Items listed in a dataset
=== Begin Enclosure ===

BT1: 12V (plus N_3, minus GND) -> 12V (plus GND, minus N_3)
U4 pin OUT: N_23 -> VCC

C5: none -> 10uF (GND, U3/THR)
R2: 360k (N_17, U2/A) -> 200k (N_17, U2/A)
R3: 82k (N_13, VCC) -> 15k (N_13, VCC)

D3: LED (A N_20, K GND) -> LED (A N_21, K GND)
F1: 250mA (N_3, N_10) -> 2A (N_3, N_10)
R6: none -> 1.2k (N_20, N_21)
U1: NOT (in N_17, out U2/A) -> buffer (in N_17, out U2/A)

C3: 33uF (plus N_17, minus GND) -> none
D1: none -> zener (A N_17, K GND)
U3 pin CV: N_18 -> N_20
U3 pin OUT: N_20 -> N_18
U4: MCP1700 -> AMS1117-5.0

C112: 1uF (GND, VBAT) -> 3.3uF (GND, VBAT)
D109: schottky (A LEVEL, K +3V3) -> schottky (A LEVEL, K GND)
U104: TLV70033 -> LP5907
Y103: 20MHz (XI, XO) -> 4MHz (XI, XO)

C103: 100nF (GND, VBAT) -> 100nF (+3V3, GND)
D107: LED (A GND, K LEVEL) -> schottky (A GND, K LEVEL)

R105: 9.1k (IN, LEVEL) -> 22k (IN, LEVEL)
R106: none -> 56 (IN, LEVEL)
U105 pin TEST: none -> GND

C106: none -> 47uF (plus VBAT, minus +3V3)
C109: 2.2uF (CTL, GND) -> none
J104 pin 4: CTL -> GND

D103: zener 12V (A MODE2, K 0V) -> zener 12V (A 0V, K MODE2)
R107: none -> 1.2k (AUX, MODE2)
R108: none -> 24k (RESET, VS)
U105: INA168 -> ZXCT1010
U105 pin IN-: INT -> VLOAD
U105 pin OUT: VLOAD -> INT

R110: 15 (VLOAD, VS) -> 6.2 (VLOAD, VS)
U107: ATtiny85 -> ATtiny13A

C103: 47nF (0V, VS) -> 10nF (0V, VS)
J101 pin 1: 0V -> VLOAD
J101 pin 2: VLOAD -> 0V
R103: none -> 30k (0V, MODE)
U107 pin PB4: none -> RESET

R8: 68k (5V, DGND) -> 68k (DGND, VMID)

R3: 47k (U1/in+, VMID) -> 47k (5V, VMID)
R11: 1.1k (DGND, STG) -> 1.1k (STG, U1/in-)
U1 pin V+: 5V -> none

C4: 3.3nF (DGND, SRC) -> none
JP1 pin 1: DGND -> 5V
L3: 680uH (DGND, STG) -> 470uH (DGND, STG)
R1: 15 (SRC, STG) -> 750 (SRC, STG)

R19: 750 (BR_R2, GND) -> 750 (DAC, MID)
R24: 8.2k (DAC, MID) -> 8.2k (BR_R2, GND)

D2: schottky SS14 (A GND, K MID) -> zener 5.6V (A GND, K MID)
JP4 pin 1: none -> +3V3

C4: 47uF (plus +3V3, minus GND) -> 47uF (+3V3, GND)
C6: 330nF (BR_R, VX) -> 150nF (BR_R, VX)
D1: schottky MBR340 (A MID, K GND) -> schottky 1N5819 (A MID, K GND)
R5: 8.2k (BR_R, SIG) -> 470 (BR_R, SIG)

=== End Enclosure ===

* What to do *
Print the data again exactly.

* Exercise solution *
BT1: 12V (plus N_3, minus GND) -> 12V (plus GND, minus N_3)
U4 pin OUT: N_23 -> VCC

C5: none -> 10uF (GND, U3/THR)
R2: 360k (N_17, U2/A) -> 200k (N_17, U2/A)
R3: 82k (N_13, VCC) -> 15k (N_13, VCC)

D3: LED (A N_20, K GND) -> LED (A N_21, K GND)
F1: 250mA (N_3, N_10) -> 2A (N_3, N_10)
R6: none -> 1.2k (N_20, N_21)
U1: NOT (in N_17, out U2/A) -> buffer (in N_17, out U2/A)

C3: 33uF (plus N_17, minus GND) -> none
D1: none -> zener (A N_17, K GND)
U3 pin CV: N_18 -> N_20
U3 pin OUT: N_20 -> N_18
U4: MCP1700 -> AMS1117-5.0

C112: 1uF (GND, VBAT) -> 3.3uF (GND, VBAT)
D109: schottky (A LEVEL, K +3V3) -> schottky (A LEVEL, K GND)
U104: TLV70033 -> LP5907
Y103: 20MHz (XI, XO) -> 4MHz (XI, XO)

C103: 100nF (GND, VBAT) -> 100nF (+3V3, GND)
D107: LED (A GND, K LEVEL) -> schottky (A GND, K LEVEL)

R105: 9.1k (IN, LEVEL) -> 22k (IN, LEVEL)
R106: none -> 56 (IN, LEVEL)
U105 pin TEST: none -> GND

C106: none -> 47uF (plus VBAT, minus +3V3)
C109: 2.2uF (CTL, GND) -> none
J104 pin 4: CTL -> GND

D103: zener 12V (A MODE2, K 0V) -> zener 12V (A 0V, K MODE2)
R107: none -> 1.2k (AUX, MODE2)
R108: none -> 24k (RESET, VS)
U105: INA168 -> ZXCT1010
U105 pin IN-: INT -> VLOAD
U105 pin OUT: VLOAD -> INT

R110: 15 (VLOAD, VS) -> 6.2 (VLOAD, VS)
U107: ATtiny85 -> ATtiny13A

C103: 47nF (0V, VS) -> 10nF (0V, VS)
J101 pin 1: 0V -> VLOAD
J101 pin 2: VLOAD -> 0V
R103: none -> 30k (0V, MODE)
U107 pin PB4: none -> RESET

R8: 68k (5V, DGND) -> 68k (DGND, VMID)

R3: 47k (U1/in+, VMID) -> 47k (5V, VMID)
R11: 1.1k (DGND, STG) -> 1.1k (STG, U1/in-)
U1 pin V+: 5V -> none

C4: 3.3nF (DGND, SRC) -> none
JP1 pin 1: DGND -> 5V
L3: 680uH (DGND, STG) -> 470uH (DGND, STG)
R1: 15 (SRC, STG) -> 750 (SRC, STG)

R19: 750 (BR_R2, GND) -> 750 (DAC, MID)
R24: 8.2k (DAC, MID) -> 8.2k (BR_R2, GND)

D2: schottky SS14 (A GND, K MID) -> zener 5.6V (A GND, K MID)
JP4 pin 1: none -> +3V3

C4: 47uF (plus +3V3, minus GND) -> 47uF (+3V3, GND)
C6: 330nF (BR_R, VX) -> 150nF (BR_R, VX)
D1: schottky MBR340 (A MID, K GND) -> schottky 1N5819 (A MID, K GND)
R5: 8.2k (BR_R, SIG) -> 470 (BR_R, SIG)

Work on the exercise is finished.